▸ **Task**:
Repeat the records exactly. Leave out the pictures.

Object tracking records
________________________
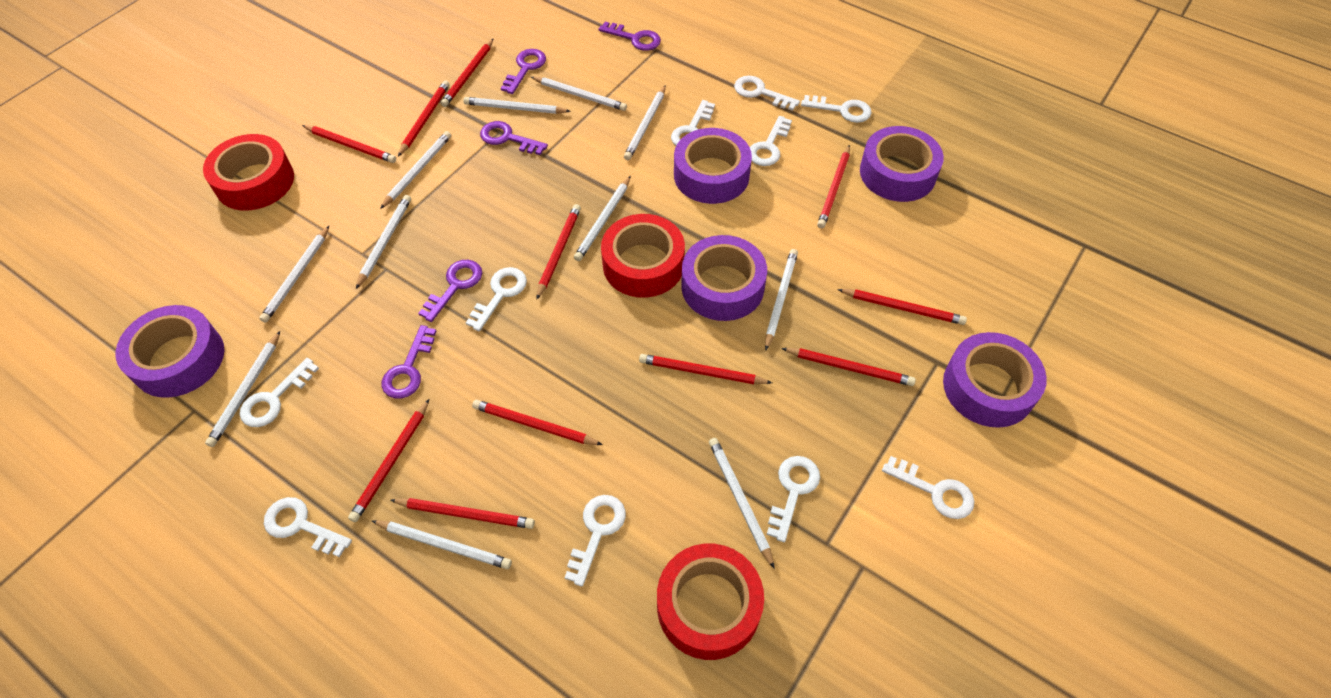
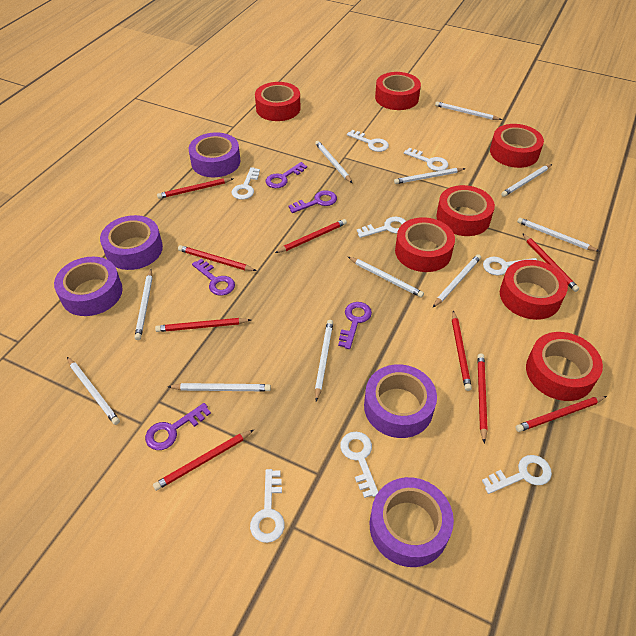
red pencil: 11 -> 9
red tape: 3 -> 7
white key: 10 -> 8

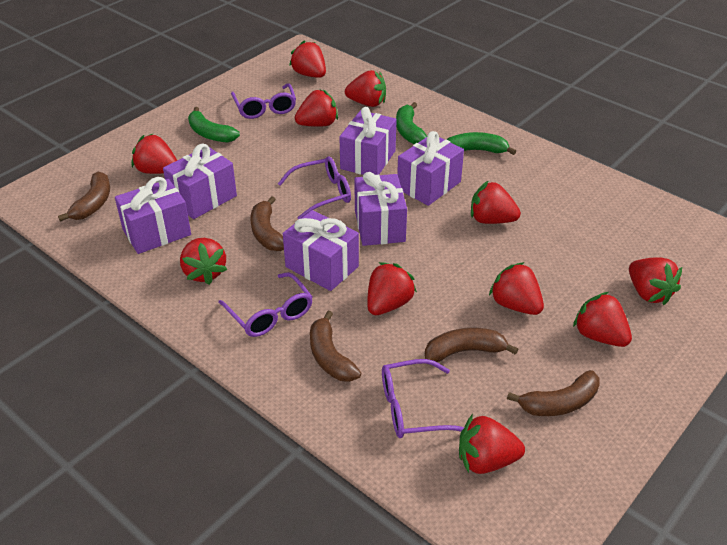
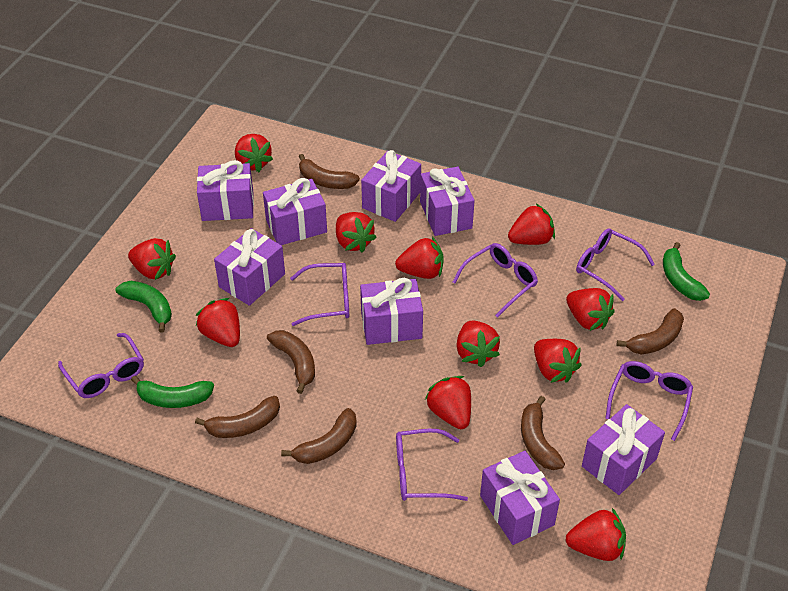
brown banana: 5 -> 6
purple gift: 6 -> 8
purple glasses: 4 -> 6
________________________
▸ **Task answer**:
red pencil: 11 -> 9
red tape: 3 -> 7
white key: 10 -> 8

brown banana: 5 -> 6
purple gift: 6 -> 8
purple glasses: 4 -> 6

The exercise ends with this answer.